**What you need to do**
Each line in the data holding "cone" should be listed.

**Data for processing**
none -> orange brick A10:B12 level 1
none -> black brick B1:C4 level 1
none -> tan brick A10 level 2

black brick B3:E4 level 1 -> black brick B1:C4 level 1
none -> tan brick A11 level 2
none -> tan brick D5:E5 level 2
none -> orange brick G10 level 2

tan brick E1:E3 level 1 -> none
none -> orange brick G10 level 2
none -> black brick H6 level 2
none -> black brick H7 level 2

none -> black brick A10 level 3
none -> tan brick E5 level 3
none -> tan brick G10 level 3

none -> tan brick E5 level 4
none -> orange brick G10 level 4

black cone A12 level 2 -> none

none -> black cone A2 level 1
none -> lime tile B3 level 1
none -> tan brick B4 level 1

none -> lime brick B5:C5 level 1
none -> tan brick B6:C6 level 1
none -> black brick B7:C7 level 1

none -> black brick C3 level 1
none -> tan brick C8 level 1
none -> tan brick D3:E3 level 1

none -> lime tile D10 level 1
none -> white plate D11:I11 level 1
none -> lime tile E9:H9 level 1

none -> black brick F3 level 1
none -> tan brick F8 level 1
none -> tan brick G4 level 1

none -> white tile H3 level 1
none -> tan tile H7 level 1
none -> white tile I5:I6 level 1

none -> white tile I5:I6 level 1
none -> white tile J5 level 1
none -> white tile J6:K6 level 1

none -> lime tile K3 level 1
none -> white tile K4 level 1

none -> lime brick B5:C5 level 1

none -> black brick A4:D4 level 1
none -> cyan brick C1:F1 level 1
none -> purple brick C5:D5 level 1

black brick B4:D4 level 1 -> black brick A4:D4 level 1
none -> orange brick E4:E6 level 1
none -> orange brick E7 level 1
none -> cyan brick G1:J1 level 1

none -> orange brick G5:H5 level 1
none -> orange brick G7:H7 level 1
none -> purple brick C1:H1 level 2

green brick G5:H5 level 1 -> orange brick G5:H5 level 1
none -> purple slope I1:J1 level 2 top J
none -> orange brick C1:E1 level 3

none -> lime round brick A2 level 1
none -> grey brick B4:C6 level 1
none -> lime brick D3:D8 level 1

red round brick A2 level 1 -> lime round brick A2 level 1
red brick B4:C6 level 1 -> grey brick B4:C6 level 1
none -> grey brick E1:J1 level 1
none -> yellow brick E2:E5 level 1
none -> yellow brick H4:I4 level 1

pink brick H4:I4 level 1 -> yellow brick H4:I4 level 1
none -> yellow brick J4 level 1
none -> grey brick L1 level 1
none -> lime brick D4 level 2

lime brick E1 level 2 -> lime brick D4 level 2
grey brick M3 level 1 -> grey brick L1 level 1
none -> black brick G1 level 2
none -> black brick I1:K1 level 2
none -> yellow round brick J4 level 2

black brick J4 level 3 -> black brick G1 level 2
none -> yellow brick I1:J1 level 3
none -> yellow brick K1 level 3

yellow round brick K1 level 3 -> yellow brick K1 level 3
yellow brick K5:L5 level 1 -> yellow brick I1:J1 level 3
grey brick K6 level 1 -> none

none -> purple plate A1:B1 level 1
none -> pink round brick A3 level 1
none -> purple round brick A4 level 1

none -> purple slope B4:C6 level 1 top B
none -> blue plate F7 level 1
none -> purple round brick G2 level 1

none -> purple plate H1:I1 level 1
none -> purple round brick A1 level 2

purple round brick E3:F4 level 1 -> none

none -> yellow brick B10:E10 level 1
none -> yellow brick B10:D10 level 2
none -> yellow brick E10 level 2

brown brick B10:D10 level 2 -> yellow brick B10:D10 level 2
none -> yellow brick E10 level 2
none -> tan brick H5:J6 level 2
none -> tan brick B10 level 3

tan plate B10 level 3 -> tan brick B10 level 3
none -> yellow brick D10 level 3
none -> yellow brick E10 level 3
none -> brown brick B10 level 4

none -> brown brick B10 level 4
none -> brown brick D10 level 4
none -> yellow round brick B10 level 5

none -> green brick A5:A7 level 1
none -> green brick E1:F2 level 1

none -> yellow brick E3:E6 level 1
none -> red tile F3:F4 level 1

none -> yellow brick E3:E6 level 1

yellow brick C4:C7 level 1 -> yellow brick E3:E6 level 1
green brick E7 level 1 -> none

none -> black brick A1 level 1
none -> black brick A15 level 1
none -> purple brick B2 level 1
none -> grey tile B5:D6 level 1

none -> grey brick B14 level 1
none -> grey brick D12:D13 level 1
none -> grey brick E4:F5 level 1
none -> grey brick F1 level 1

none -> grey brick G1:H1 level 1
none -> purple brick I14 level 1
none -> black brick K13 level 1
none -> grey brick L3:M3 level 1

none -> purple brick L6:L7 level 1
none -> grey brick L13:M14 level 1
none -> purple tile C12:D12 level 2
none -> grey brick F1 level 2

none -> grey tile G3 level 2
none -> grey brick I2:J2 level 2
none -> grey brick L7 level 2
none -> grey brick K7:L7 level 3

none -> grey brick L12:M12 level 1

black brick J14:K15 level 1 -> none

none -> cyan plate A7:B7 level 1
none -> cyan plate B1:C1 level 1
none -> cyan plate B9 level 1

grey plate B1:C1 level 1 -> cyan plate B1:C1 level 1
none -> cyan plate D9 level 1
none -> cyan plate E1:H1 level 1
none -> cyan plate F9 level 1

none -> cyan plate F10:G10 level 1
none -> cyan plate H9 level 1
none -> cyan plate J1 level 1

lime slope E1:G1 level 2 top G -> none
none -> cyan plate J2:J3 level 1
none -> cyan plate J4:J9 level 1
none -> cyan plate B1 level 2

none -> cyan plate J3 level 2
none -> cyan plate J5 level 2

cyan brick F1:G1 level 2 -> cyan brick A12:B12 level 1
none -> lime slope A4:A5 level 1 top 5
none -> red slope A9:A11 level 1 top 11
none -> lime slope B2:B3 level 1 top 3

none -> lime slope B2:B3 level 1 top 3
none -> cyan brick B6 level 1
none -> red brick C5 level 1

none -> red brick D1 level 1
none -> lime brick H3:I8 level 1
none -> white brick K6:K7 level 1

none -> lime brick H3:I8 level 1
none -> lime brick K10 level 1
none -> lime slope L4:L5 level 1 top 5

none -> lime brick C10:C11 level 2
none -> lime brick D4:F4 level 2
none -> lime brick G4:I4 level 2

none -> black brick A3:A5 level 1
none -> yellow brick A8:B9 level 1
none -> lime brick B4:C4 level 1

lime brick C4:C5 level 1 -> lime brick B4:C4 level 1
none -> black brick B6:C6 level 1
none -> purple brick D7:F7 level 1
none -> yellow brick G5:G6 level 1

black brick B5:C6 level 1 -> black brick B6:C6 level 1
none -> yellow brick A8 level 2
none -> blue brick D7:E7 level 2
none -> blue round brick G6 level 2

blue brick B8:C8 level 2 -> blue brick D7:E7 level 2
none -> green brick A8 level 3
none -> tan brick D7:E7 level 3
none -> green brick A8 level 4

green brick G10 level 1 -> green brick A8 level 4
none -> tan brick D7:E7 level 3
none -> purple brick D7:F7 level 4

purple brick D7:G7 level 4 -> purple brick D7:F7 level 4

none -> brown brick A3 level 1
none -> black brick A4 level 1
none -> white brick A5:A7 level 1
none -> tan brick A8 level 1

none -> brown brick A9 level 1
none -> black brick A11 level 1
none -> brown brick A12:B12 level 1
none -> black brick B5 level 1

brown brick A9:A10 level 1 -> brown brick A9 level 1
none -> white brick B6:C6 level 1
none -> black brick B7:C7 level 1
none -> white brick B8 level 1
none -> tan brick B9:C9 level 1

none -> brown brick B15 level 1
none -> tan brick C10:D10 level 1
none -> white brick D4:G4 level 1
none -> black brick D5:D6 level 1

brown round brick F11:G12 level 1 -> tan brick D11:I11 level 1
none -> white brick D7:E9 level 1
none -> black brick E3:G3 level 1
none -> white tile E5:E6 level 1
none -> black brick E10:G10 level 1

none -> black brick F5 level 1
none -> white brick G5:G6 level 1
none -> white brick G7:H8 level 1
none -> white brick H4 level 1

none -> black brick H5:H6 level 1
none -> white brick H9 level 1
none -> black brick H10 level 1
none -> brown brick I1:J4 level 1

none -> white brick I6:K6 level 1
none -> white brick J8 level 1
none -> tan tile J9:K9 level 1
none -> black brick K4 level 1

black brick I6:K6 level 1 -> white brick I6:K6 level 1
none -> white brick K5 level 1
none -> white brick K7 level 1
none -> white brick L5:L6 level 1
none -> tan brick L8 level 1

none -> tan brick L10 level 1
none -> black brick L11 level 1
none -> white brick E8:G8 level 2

**Result of this task**
black cone A12 level 2 -> none
none -> black cone A2 level 1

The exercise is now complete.